Print each record below character for character.

[Revision comparison data]
--- START ---

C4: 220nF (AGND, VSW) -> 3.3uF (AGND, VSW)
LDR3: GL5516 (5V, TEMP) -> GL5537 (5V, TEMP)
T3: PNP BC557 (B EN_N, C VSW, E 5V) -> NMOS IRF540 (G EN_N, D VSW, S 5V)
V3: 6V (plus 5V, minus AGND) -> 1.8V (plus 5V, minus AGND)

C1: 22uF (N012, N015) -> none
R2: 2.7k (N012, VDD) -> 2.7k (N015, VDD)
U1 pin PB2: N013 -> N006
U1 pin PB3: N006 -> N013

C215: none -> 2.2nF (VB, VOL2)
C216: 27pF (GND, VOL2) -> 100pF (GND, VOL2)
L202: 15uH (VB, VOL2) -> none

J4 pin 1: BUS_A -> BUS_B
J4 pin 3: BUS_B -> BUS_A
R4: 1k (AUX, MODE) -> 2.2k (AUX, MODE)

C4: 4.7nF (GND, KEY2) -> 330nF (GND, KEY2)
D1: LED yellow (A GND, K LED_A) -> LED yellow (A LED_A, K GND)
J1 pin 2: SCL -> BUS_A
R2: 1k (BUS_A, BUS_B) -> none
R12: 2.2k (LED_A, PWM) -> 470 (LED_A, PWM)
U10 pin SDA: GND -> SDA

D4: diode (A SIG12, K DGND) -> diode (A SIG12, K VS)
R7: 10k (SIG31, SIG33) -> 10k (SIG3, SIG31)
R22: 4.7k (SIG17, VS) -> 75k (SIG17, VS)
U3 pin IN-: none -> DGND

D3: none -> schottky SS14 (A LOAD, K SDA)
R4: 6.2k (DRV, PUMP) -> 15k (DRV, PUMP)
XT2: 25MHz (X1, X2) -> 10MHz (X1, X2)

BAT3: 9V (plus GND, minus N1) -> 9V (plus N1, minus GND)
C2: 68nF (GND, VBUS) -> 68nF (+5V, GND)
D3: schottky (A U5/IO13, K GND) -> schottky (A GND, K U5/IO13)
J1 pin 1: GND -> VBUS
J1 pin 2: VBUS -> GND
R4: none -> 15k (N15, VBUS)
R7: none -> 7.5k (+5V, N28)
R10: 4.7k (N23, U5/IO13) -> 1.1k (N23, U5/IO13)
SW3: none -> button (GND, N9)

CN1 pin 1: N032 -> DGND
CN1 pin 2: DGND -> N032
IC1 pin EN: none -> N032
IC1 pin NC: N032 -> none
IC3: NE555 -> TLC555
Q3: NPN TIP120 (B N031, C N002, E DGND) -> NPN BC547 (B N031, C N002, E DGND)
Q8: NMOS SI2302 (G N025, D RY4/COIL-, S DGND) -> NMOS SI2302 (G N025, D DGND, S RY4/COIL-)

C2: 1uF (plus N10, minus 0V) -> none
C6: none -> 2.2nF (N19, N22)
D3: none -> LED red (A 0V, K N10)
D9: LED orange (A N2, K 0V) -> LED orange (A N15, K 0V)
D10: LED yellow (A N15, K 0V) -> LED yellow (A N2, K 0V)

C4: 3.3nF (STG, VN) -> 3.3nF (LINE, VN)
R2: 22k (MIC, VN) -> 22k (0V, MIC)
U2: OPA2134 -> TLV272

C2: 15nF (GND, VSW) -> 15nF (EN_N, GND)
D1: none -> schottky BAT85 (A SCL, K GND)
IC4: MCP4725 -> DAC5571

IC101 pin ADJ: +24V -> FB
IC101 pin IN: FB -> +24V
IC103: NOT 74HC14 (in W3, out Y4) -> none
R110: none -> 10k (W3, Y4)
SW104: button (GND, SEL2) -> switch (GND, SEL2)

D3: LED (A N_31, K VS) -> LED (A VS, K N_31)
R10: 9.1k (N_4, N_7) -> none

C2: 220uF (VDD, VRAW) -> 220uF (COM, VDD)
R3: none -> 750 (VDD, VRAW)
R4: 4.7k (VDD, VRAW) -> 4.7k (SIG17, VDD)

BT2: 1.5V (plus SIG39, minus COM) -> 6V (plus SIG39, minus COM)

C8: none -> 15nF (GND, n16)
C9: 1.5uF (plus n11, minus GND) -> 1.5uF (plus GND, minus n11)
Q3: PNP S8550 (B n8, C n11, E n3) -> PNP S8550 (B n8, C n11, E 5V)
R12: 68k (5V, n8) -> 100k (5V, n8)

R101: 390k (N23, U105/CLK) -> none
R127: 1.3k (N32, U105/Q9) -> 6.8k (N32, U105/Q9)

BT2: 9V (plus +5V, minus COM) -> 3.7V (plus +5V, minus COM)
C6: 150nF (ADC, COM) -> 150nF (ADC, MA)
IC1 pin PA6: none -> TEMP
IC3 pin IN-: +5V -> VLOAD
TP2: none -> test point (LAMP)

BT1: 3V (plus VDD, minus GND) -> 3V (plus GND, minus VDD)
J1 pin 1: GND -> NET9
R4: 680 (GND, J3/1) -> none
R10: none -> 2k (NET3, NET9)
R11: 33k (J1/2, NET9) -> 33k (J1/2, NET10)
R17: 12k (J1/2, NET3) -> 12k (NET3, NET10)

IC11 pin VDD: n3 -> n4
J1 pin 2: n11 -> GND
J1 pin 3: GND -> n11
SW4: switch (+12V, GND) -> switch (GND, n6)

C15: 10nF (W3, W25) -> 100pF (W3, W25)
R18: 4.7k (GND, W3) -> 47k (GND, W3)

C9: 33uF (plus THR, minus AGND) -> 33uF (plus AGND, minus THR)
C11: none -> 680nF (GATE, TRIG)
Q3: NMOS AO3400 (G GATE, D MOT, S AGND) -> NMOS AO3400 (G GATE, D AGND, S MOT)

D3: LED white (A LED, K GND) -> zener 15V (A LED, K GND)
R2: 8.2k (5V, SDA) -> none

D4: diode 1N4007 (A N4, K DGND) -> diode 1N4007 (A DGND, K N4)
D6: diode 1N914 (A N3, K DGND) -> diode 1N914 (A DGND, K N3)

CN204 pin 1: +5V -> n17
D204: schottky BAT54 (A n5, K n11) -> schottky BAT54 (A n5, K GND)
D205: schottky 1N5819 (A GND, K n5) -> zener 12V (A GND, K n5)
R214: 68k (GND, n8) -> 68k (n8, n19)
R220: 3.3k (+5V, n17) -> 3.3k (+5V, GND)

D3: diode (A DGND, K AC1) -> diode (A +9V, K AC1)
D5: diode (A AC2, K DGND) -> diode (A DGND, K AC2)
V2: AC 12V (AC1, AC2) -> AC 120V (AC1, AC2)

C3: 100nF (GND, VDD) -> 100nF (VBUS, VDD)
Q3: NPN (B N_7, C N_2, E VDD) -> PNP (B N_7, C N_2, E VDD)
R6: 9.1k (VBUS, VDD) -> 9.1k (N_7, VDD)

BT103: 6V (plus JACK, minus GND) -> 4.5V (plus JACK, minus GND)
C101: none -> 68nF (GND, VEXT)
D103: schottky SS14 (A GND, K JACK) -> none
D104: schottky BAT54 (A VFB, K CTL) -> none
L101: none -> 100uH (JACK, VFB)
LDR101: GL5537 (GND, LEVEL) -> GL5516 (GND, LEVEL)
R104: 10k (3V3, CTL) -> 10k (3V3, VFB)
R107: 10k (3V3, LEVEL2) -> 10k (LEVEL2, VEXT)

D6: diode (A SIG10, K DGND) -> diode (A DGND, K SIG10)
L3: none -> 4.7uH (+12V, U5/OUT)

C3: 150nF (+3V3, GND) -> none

--- END ---

- Exercise response
C4: 220nF (AGND, VSW) -> 3.3uF (AGND, VSW)
LDR3: GL5516 (5V, TEMP) -> GL5537 (5V, TEMP)
T3: PNP BC557 (B EN_N, C VSW, E 5V) -> NMOS IRF540 (G EN_N, D VSW, S 5V)
V3: 6V (plus 5V, minus AGND) -> 1.8V (plus 5V, minus AGND)

C1: 22uF (N012, N015) -> none
R2: 2.7k (N012, VDD) -> 2.7k (N015, VDD)
U1 pin PB2: N013 -> N006
U1 pin PB3: N006 -> N013

C215: none -> 2.2nF (VB, VOL2)
C216: 27pF (GND, VOL2) -> 100pF (GND, VOL2)
L202: 15uH (VB, VOL2) -> none

J4 pin 1: BUS_A -> BUS_B
J4 pin 3: BUS_B -> BUS_A
R4: 1k (AUX, MODE) -> 2.2k (AUX, MODE)

C4: 4.7nF (GND, KEY2) -> 330nF (GND, KEY2)
D1: LED yellow (A GND, K LED_A) -> LED yellow (A LED_A, K GND)
J1 pin 2: SCL -> BUS_A
R2: 1k (BUS_A, BUS_B) -> none
R12: 2.2k (LED_A, PWM) -> 470 (LED_A, PWM)
U10 pin SDA: GND -> SDA

D4: diode (A SIG12, K DGND) -> diode (A SIG12, K VS)
R7: 10k (SIG31, SIG33) -> 10k (SIG3, SIG31)
R22: 4.7k (SIG17, VS) -> 75k (SIG17, VS)
U3 pin IN-: none -> DGND

D3: none -> schottky SS14 (A LOAD, K SDA)
R4: 6.2k (DRV, PUMP) -> 15k (DRV, PUMP)
XT2: 25MHz (X1, X2) -> 10MHz (X1, X2)

BAT3: 9V (plus GND, minus N1) -> 9V (plus N1, minus GND)
C2: 68nF (GND, VBUS) -> 68nF (+5V, GND)
D3: schottky (A U5/IO13, K GND) -> schottky (A GND, K U5/IO13)
J1 pin 1: GND -> VBUS
J1 pin 2: VBUS -> GND
R4: none -> 15k (N15, VBUS)
R7: none -> 7.5k (+5V, N28)
R10: 4.7k (N23, U5/IO13) -> 1.1k (N23, U5/IO13)
SW3: none -> button (GND, N9)

CN1 pin 1: N032 -> DGND
CN1 pin 2: DGND -> N032
IC1 pin EN: none -> N032
IC1 pin NC: N032 -> none
IC3: NE555 -> TLC555
Q3: NPN TIP120 (B N031, C N002, E DGND) -> NPN BC547 (B N031, C N002, E DGND)
Q8: NMOS SI2302 (G N025, D RY4/COIL-, S DGND) -> NMOS SI2302 (G N025, D DGND, S RY4/COIL-)

C2: 1uF (plus N10, minus 0V) -> none
C6: none -> 2.2nF (N19, N22)
D3: none -> LED red (A 0V, K N10)
D9: LED orange (A N2, K 0V) -> LED orange (A N15, K 0V)
D10: LED yellow (A N15, K 0V) -> LED yellow (A N2, K 0V)

C4: 3.3nF (STG, VN) -> 3.3nF (LINE, VN)
R2: 22k (MIC, VN) -> 22k (0V, MIC)
U2: OPA2134 -> TLV272

C2: 15nF (GND, VSW) -> 15nF (EN_N, GND)
D1: none -> schottky BAT85 (A SCL, K GND)
IC4: MCP4725 -> DAC5571

IC101 pin ADJ: +24V -> FB
IC101 pin IN: FB -> +24V
IC103: NOT 74HC14 (in W3, out Y4) -> none
R110: none -> 10k (W3, Y4)
SW104: button (GND, SEL2) -> switch (GND, SEL2)

D3: LED (A N_31, K VS) -> LED (A VS, K N_31)
R10: 9.1k (N_4, N_7) -> none

C2: 220uF (VDD, VRAW) -> 220uF (COM, VDD)
R3: none -> 750 (VDD, VRAW)
R4: 4.7k (VDD, VRAW) -> 4.7k (SIG17, VDD)

BT2: 1.5V (plus SIG39, minus COM) -> 6V (plus SIG39, minus COM)

C8: none -> 15nF (GND, n16)
C9: 1.5uF (plus n11, minus GND) -> 1.5uF (plus GND, minus n11)
Q3: PNP S8550 (B n8, C n11, E n3) -> PNP S8550 (B n8, C n11, E 5V)
R12: 68k (5V, n8) -> 100k (5V, n8)

R101: 390k (N23, U105/CLK) -> none
R127: 1.3k (N32, U105/Q9) -> 6.8k (N32, U105/Q9)

BT2: 9V (plus +5V, minus COM) -> 3.7V (plus +5V, minus COM)
C6: 150nF (ADC, COM) -> 150nF (ADC, MA)
IC1 pin PA6: none -> TEMP
IC3 pin IN-: +5V -> VLOAD
TP2: none -> test point (LAMP)

BT1: 3V (plus VDD, minus GND) -> 3V (plus GND, minus VDD)
J1 pin 1: GND -> NET9
R4: 680 (GND, J3/1) -> none
R10: none -> 2k (NET3, NET9)
R11: 33k (J1/2, NET9) -> 33k (J1/2, NET10)
R17: 12k (J1/2, NET3) -> 12k (NET3, NET10)

IC11 pin VDD: n3 -> n4
J1 pin 2: n11 -> GND
J1 pin 3: GND -> n11
SW4: switch (+12V, GND) -> switch (GND, n6)

C15: 10nF (W3, W25) -> 100pF (W3, W25)
R18: 4.7k (GND, W3) -> 47k (GND, W3)

C9: 33uF (plus THR, minus AGND) -> 33uF (plus AGND, minus THR)
C11: none -> 680nF (GATE, TRIG)
Q3: NMOS AO3400 (G GATE, D MOT, S AGND) -> NMOS AO3400 (G GATE, D AGND, S MOT)

D3: LED white (A LED, K GND) -> zener 15V (A LED, K GND)
R2: 8.2k (5V, SDA) -> none

D4: diode 1N4007 (A N4, K DGND) -> diode 1N4007 (A DGND, K N4)
D6: diode 1N914 (A N3, K DGND) -> diode 1N914 (A DGND, K N3)

CN204 pin 1: +5V -> n17
D204: schottky BAT54 (A n5, K n11) -> schottky BAT54 (A n5, K GND)
D205: schottky 1N5819 (A GND, K n5) -> zener 12V (A GND, K n5)
R214: 68k (GND, n8) -> 68k (n8, n19)
R220: 3.3k (+5V, n17) -> 3.3k (+5V, GND)

D3: diode (A DGND, K AC1) -> diode (A +9V, K AC1)
D5: diode (A AC2, K DGND) -> diode (A DGND, K AC2)
V2: AC 12V (AC1, AC2) -> AC 120V (AC1, AC2)

C3: 100nF (GND, VDD) -> 100nF (VBUS, VDD)
Q3: NPN (B N_7, C N_2, E VDD) -> PNP (B N_7, C N_2, E VDD)
R6: 9.1k (VBUS, VDD) -> 9.1k (N_7, VDD)

BT103: 6V (plus JACK, minus GND) -> 4.5V (plus JACK, minus GND)
C101: none -> 68nF (GND, VEXT)
D103: schottky SS14 (A GND, K JACK) -> none
D104: schottky BAT54 (A VFB, K CTL) -> none
L101: none -> 100uH (JACK, VFB)
LDR101: GL5537 (GND, LEVEL) -> GL5516 (GND, LEVEL)
R104: 10k (3V3, CTL) -> 10k (3V3, VFB)
R107: 10k (3V3, LEVEL2) -> 10k (LEVEL2, VEXT)

D6: diode (A SIG10, K DGND) -> diode (A DGND, K SIG10)
L3: none -> 4.7uH (+12V, U5/OUT)

C3: 150nF (+3V3, GND) -> none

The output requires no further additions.